→ Records for this exercise
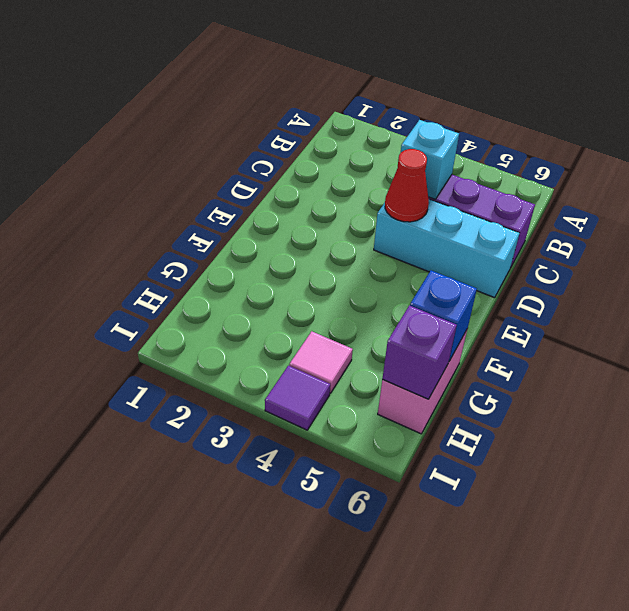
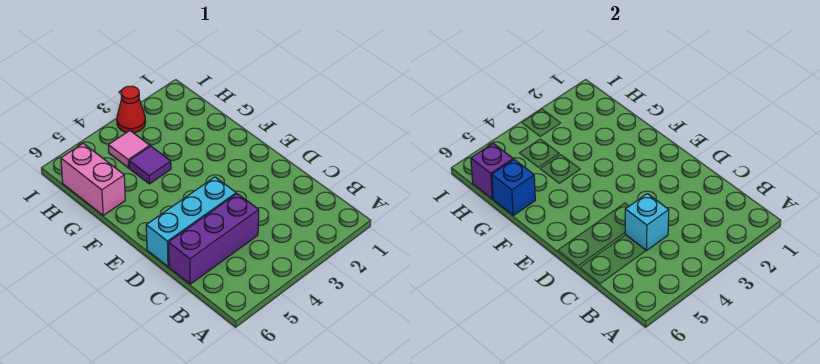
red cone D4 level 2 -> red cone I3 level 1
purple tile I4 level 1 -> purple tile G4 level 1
==
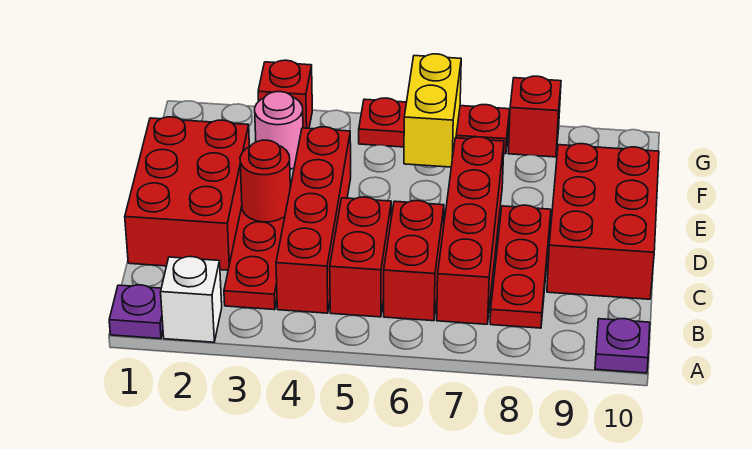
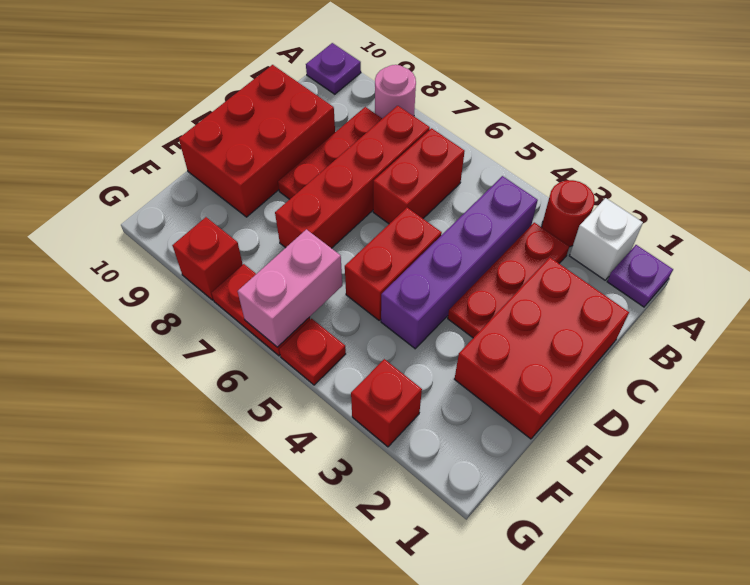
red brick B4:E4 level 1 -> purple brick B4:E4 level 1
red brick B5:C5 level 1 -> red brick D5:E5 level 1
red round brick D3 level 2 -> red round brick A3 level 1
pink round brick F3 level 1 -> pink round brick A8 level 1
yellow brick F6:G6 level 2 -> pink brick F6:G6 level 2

→ Required work
Every line above from the line with "red cone D4 level 2 -> red cone I3 level 1" to the line with "purple tile I4" is wanted, ends included; write them out exactly and add no other line.

→ Written reply
red cone D4 level 2 -> red cone I3 level 1
purple tile I4 level 1 -> purple tile G4 level 1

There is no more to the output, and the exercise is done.